:: Entries provided ::
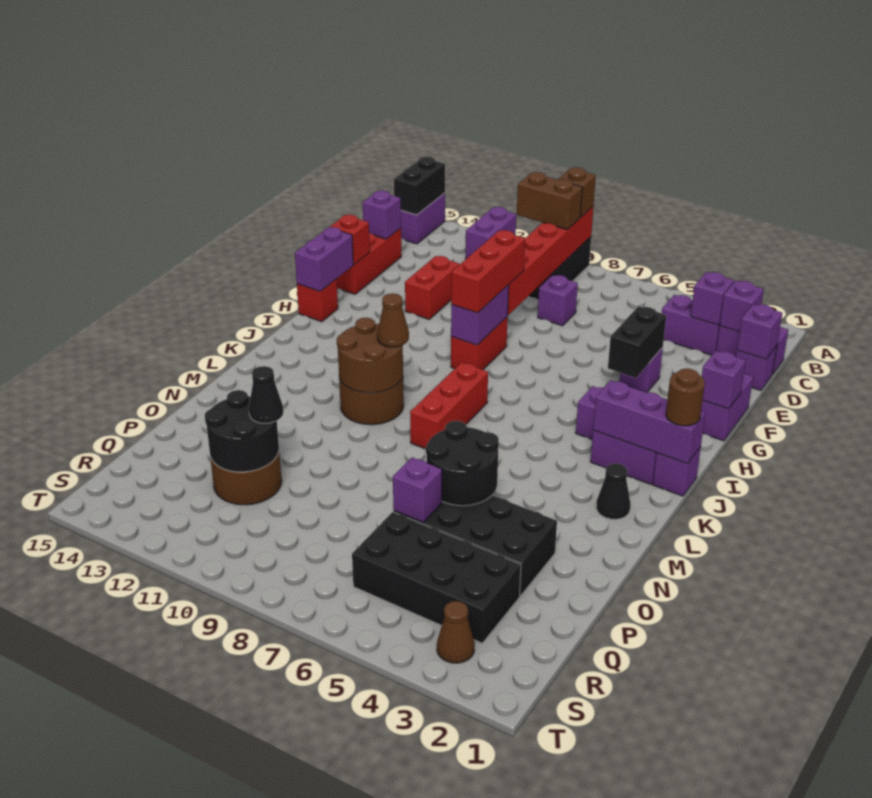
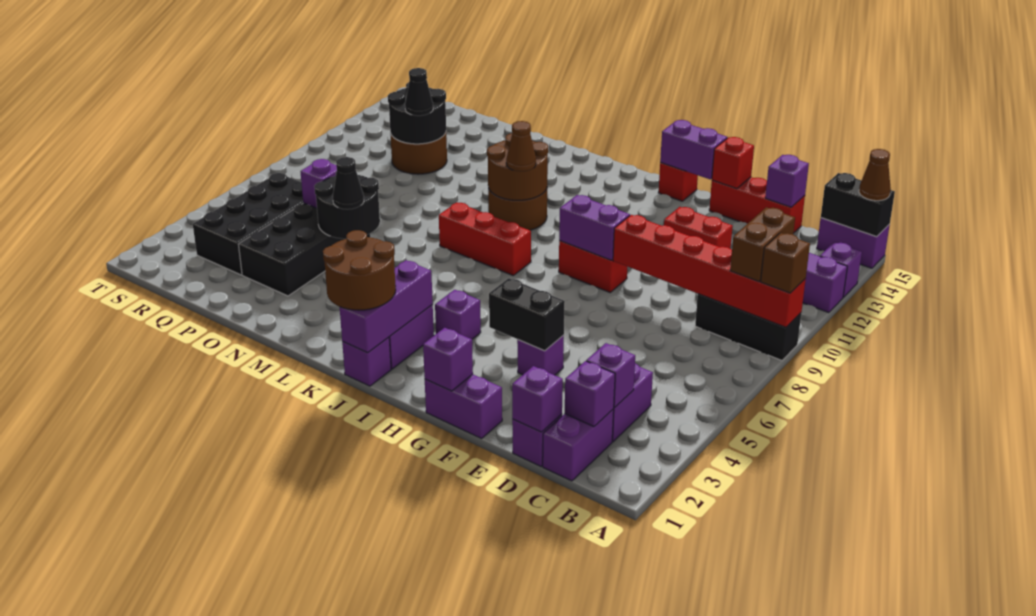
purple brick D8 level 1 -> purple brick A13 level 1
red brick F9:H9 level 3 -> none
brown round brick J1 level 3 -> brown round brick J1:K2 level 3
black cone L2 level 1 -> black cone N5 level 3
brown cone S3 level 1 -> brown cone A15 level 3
---
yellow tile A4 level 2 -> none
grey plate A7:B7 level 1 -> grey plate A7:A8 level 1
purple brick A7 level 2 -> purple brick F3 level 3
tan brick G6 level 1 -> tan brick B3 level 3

:: Your instructions ::
Above are the entries. Copy exactly the part that opens with the line containing "purple brick A7" and closes with the line containing "tan brick G6 level 1 -> tan brick B3 level 3", and no more.

:: Task answer ::
purple brick A7 level 2 -> purple brick F3 level 3
tan brick G6 level 1 -> tan brick B3 level 3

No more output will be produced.